▶ [About this exercise]: Wherever a line below holds the word "plate", copy that line.

--- The data Enclosed Below ---

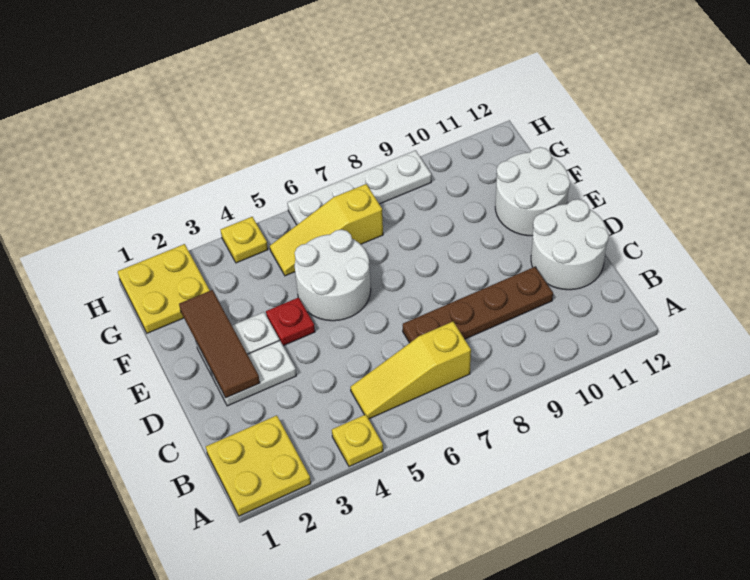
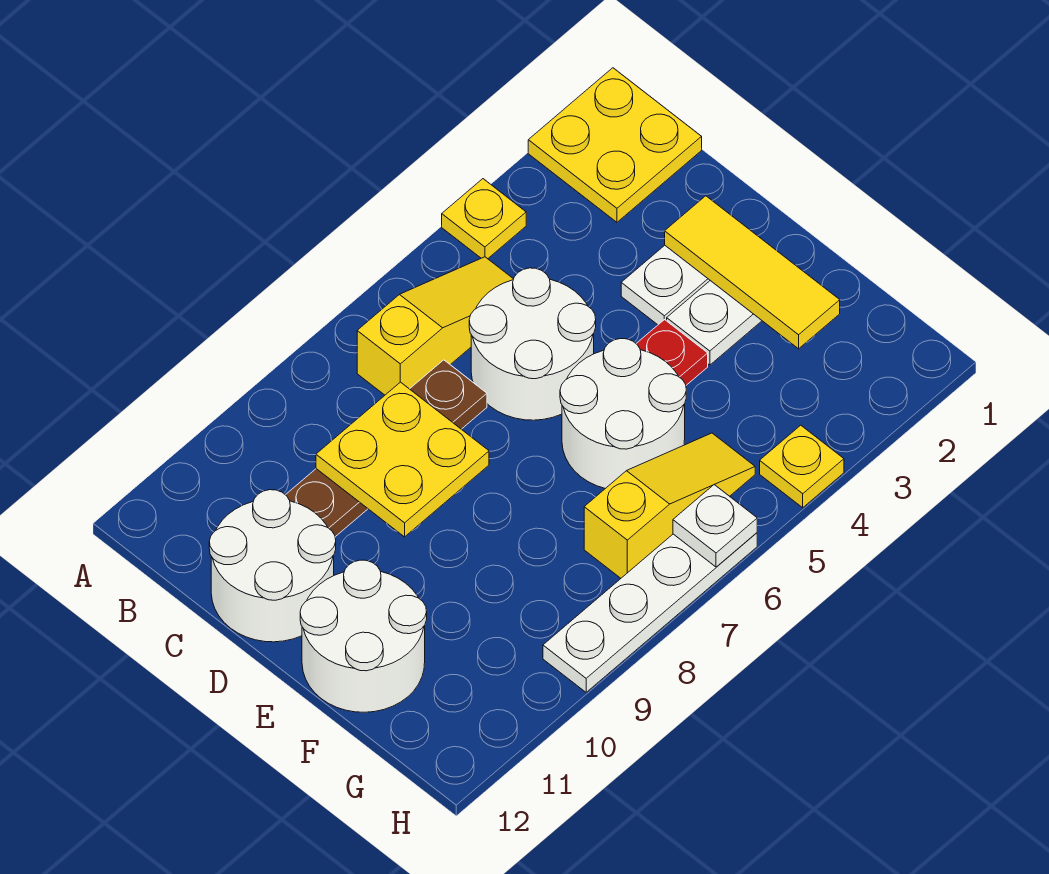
none -> white round brick C5:D6 level 1
brown tile D2:F2 level 2 -> yellow tile D2:F2 level 2
yellow plate G1:H2 level 1 -> yellow plate C8:D9 level 2
none -> white plate H6 level 2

--- End of Enclosed The data ---

▶ [Output]:
yellow plate G1:H2 level 1 -> yellow plate C8:D9 level 2
none -> white plate H6 level 2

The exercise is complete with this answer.